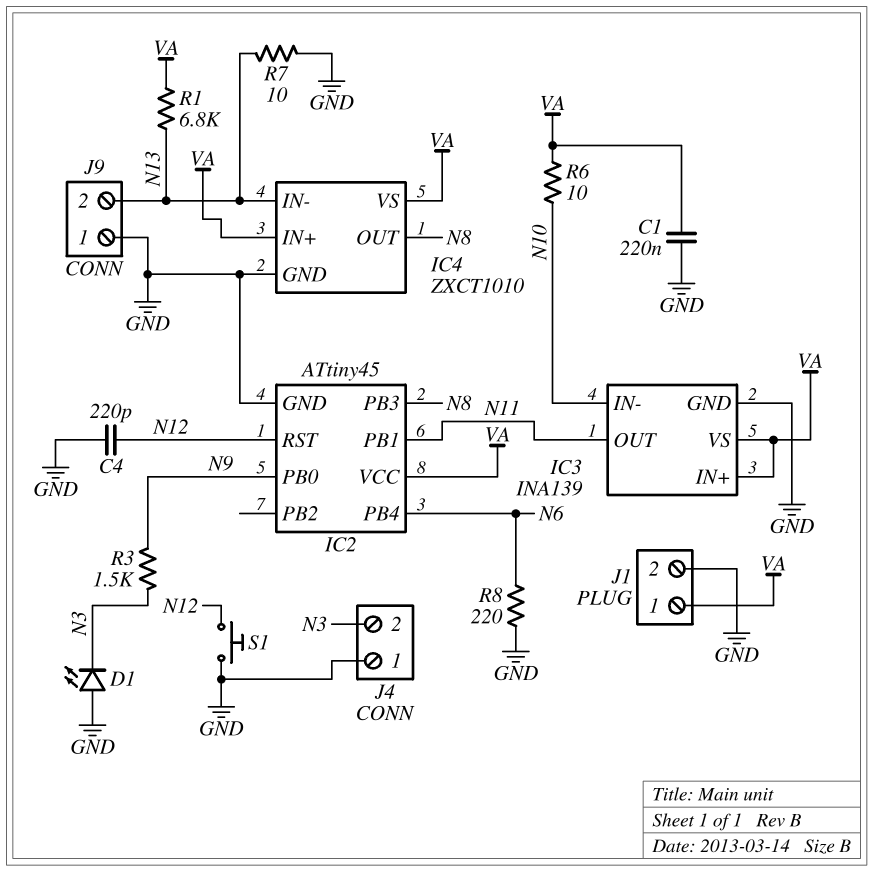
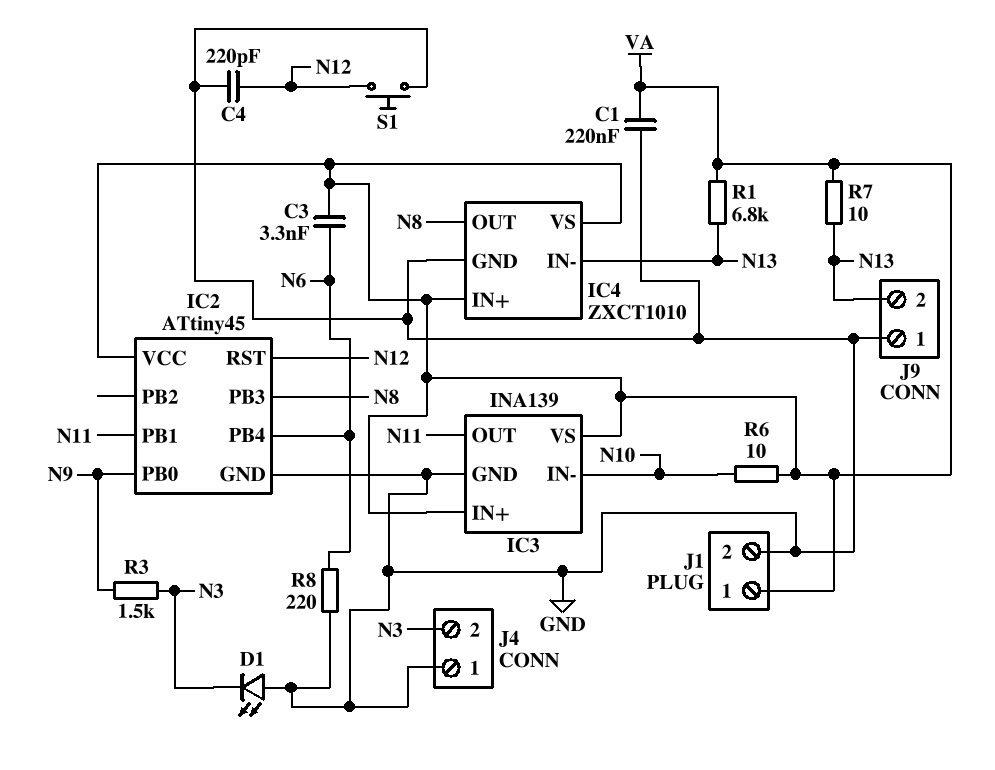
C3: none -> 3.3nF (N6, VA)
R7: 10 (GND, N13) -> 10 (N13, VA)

--

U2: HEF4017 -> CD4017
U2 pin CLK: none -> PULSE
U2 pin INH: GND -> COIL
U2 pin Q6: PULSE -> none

* * *

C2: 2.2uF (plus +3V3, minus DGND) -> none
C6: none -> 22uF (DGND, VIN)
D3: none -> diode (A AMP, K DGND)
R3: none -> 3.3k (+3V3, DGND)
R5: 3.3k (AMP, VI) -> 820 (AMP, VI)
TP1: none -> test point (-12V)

▶ _What needs to be done_:
Please copy the lines above from the line with "C6: none -> 22uF (DGND, VIN)" up to and including the line with "TP1: none -> test point (-12V)", exactly as written and with nothing else.

▶ _Written solution_:
C6: none -> 22uF (DGND, VIN)
D3: none -> diode (A AMP, K DGND)
R3: none -> 3.3k (+3V3, DGND)
R5: 3.3k (AMP, VI) -> 820 (AMP, VI)
TP1: none -> test point (-12V)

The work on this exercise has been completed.